WORK ORDER: Copy without pictures. Please restate each line of the listing exactly.

DATA TO PROCESS:
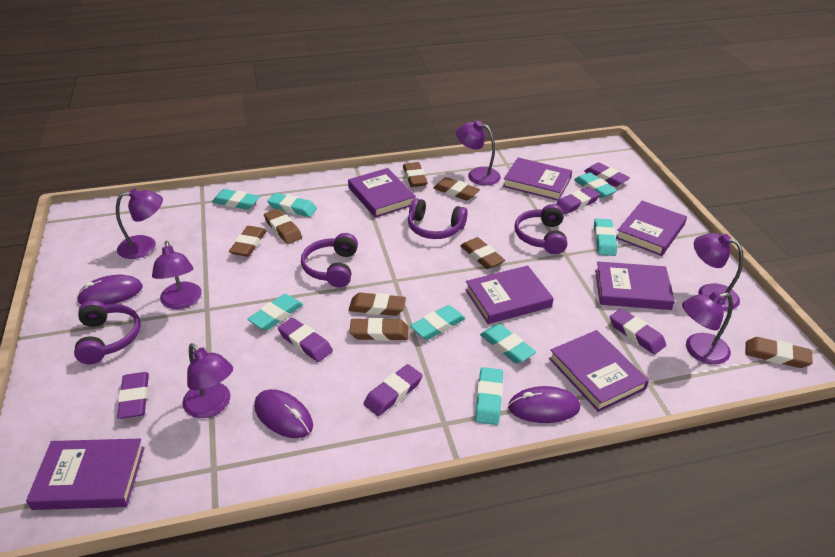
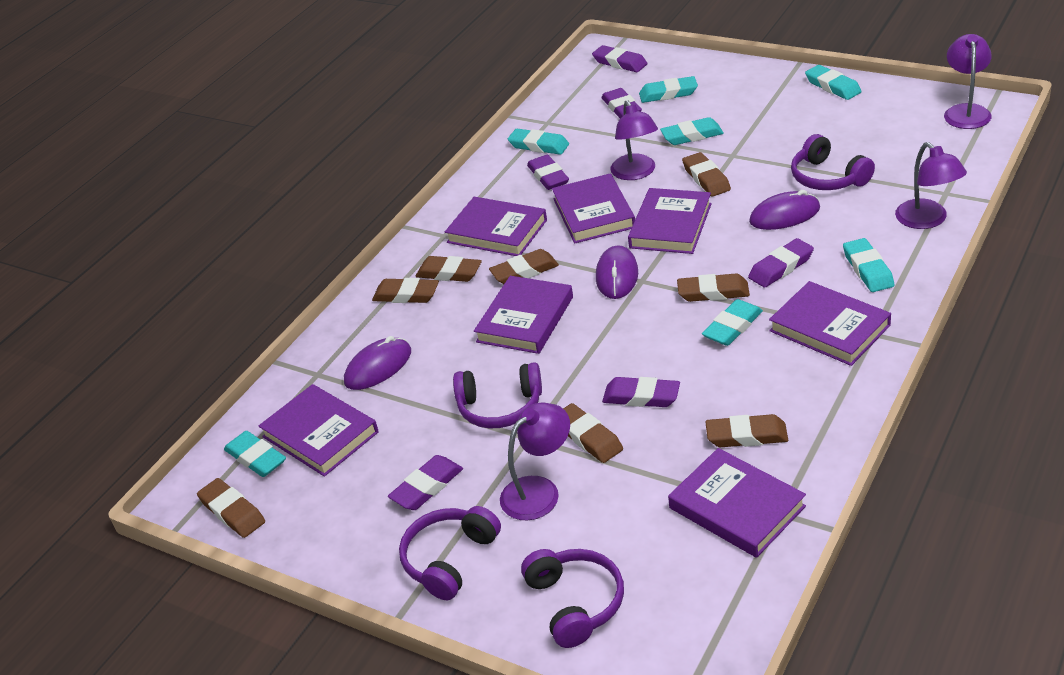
purple lamp: 6 -> 4
turquoise eraser: 8 -> 7

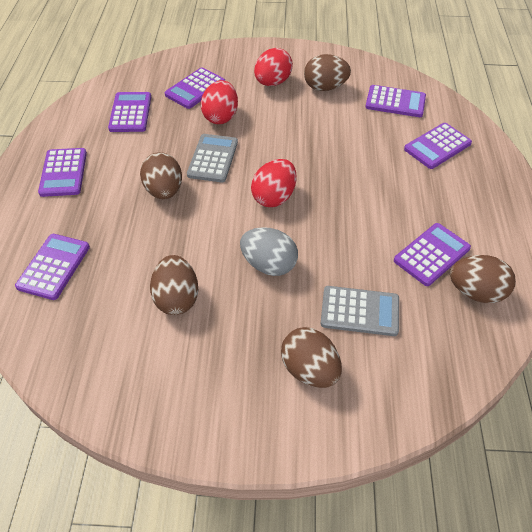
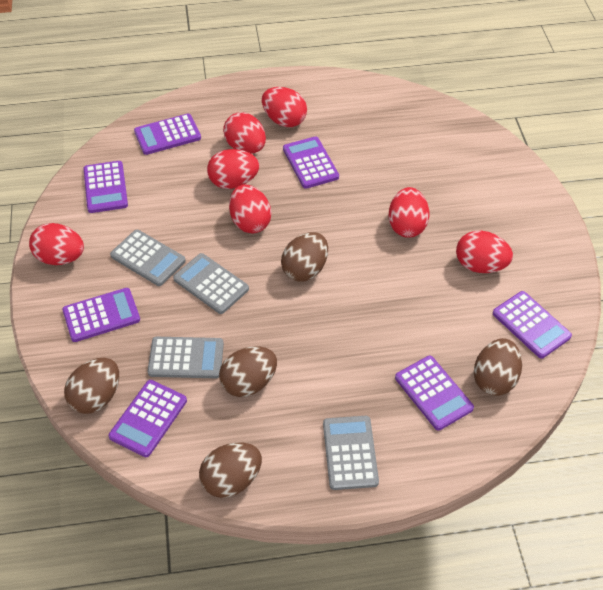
grey calculator: 2 -> 4
grey egg: 1 -> 0
red egg: 3 -> 7

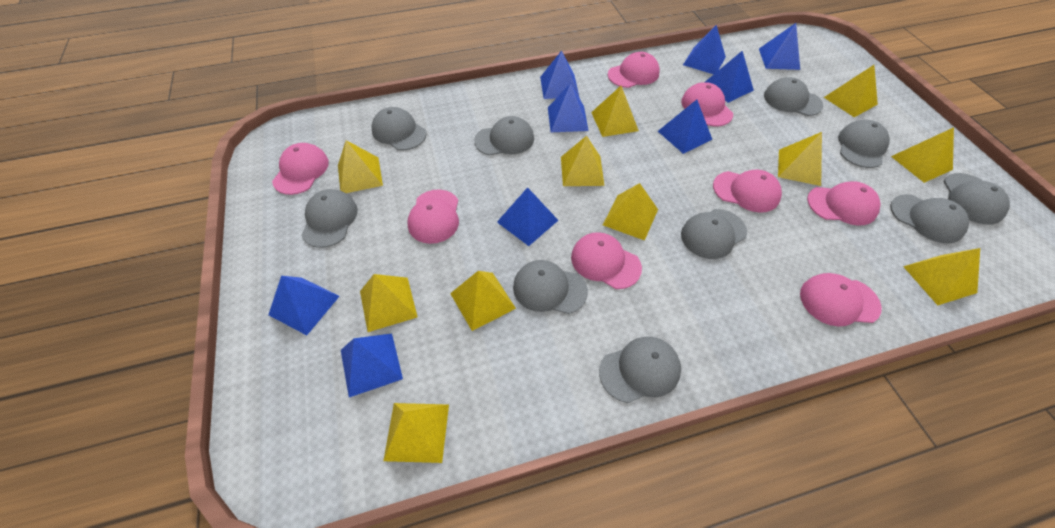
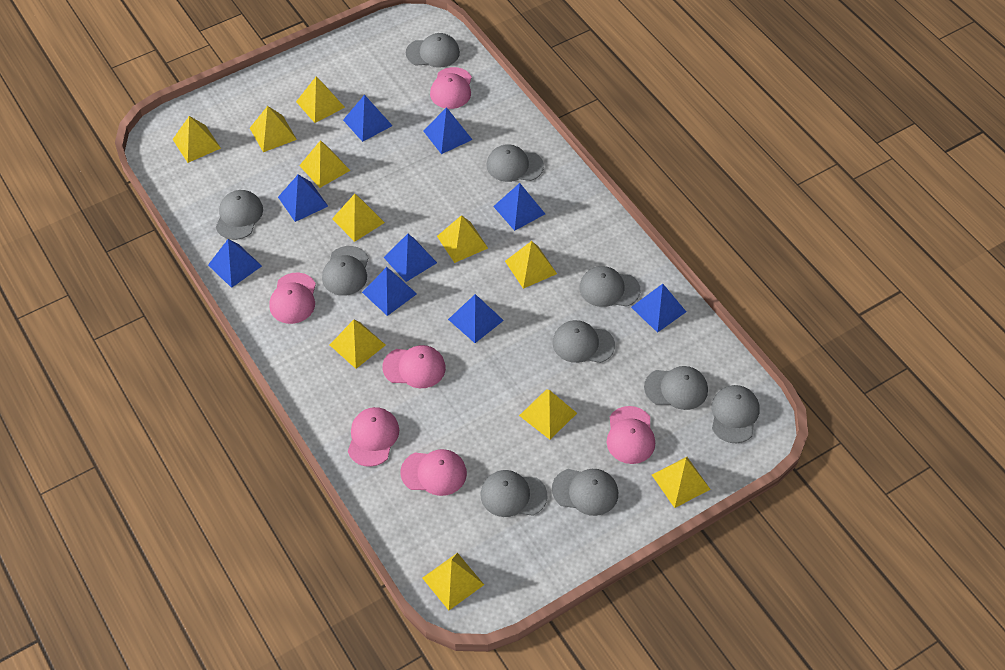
pink cap: 8 -> 6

SOLUTION TO THIS PROBLEM:
purple lamp: 6 -> 4
turquoise eraser: 8 -> 7

grey calculator: 2 -> 4
grey egg: 1 -> 0
red egg: 3 -> 7

pink cap: 8 -> 6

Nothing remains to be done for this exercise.